■ WORK TO BE COMPLETED ■
Copy only the lines between the one containing "cyan rectangle: rotated 72 degrees clockwise" and the end of the records, both included, leaving out pictures.

■ SUPPLIED MATERIAL ■
********************
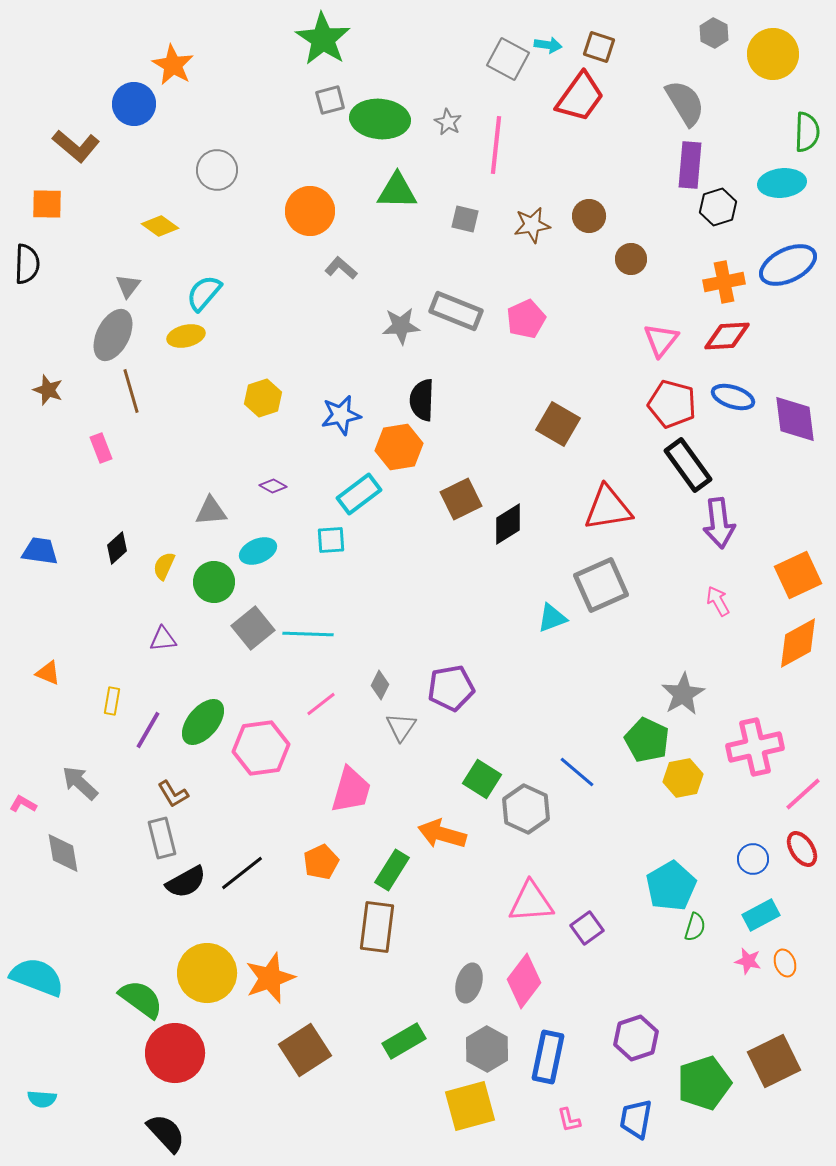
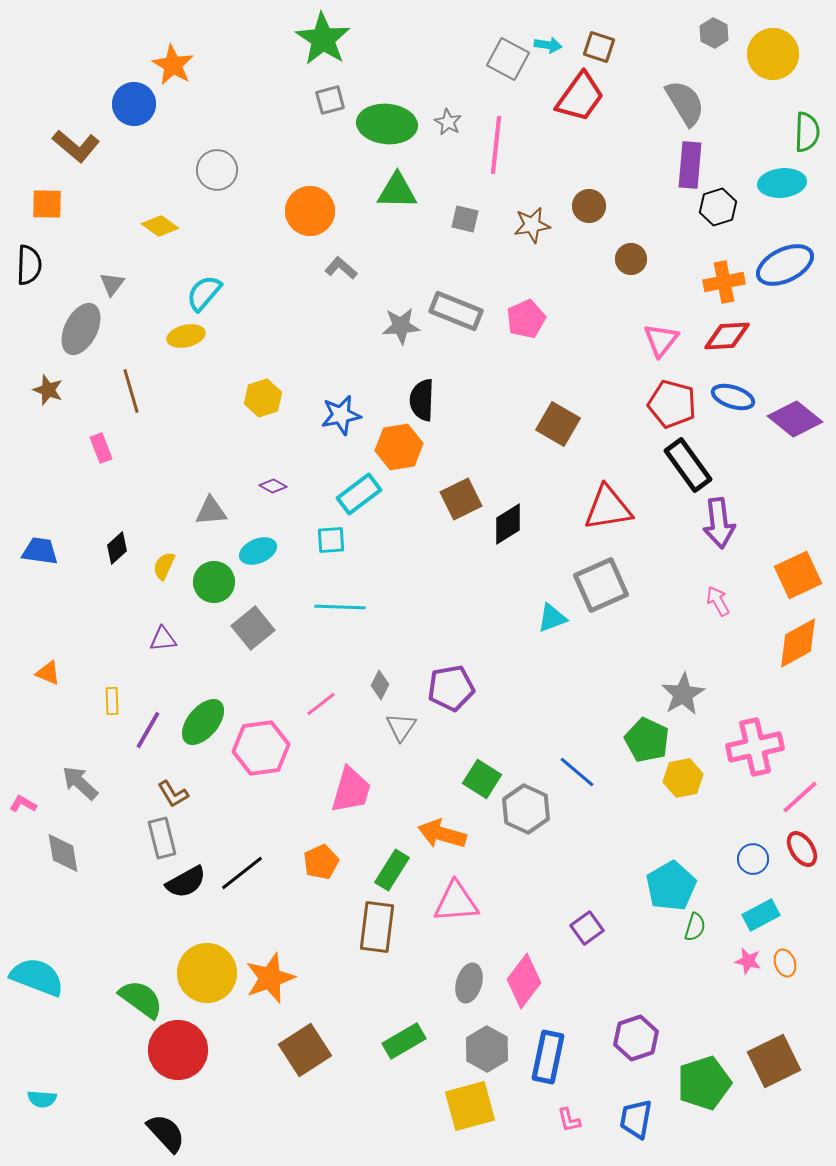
green ellipse at (380, 119): moved 7 px right, 5 px down
brown circle at (589, 216): moved 10 px up
black semicircle at (27, 264): moved 2 px right, 1 px down
blue ellipse at (788, 265): moved 3 px left
gray triangle at (128, 286): moved 16 px left, 2 px up
gray ellipse at (113, 335): moved 32 px left, 6 px up
purple diamond at (795, 419): rotated 44 degrees counterclockwise
cyan line at (308, 634): moved 32 px right, 27 px up
yellow rectangle at (112, 701): rotated 12 degrees counterclockwise
pink line at (803, 794): moved 3 px left, 3 px down
pink triangle at (531, 902): moved 75 px left
red circle at (175, 1053): moved 3 px right, 3 px up
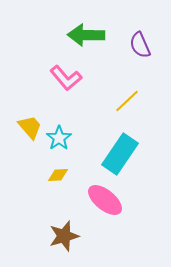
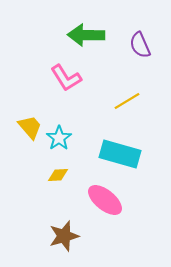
pink L-shape: rotated 8 degrees clockwise
yellow line: rotated 12 degrees clockwise
cyan rectangle: rotated 72 degrees clockwise
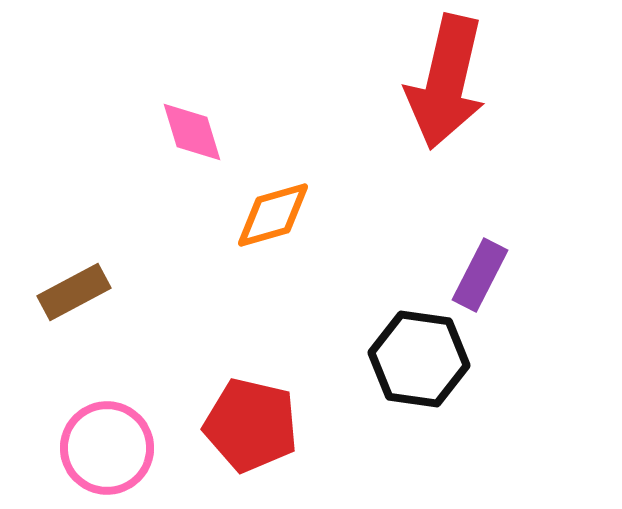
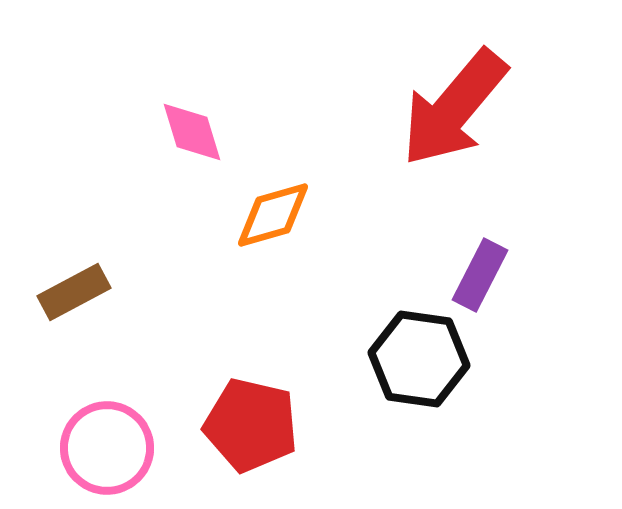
red arrow: moved 8 px right, 26 px down; rotated 27 degrees clockwise
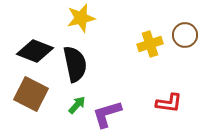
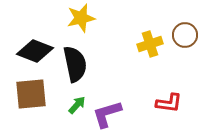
brown square: rotated 32 degrees counterclockwise
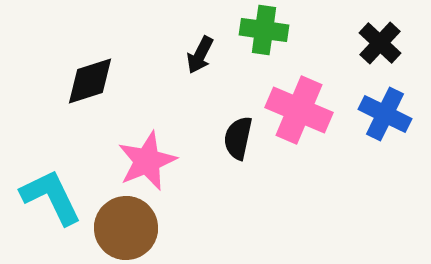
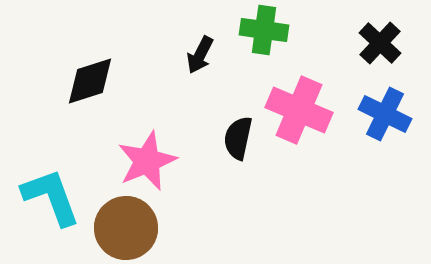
cyan L-shape: rotated 6 degrees clockwise
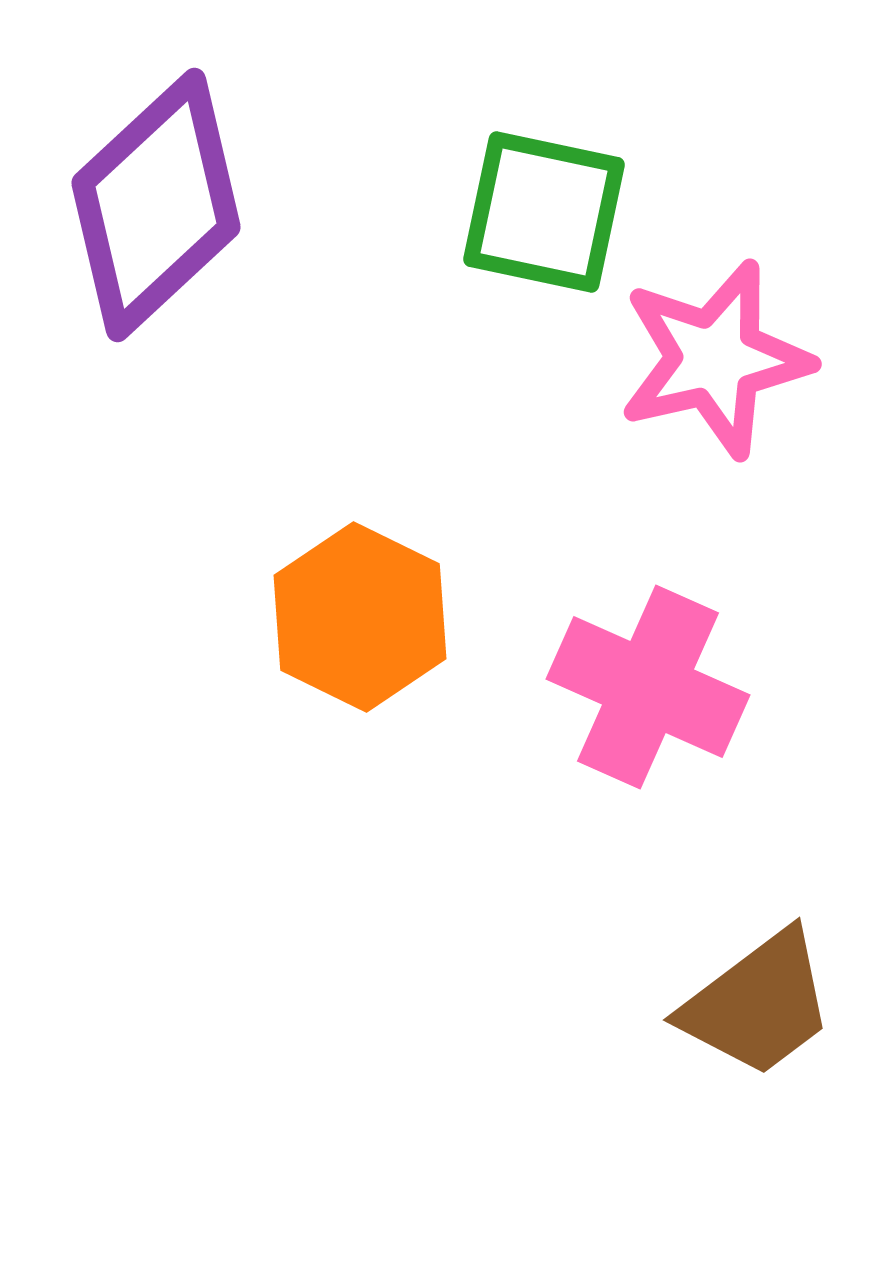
********************
■ OUTPUT FOR THIS EXERCISE ■
cyan rectangle: rotated 72 degrees clockwise
red arrow: moved 8 px right, 26 px down; rotated 27 degrees clockwise
brown square: rotated 32 degrees counterclockwise
cyan L-shape: rotated 6 degrees clockwise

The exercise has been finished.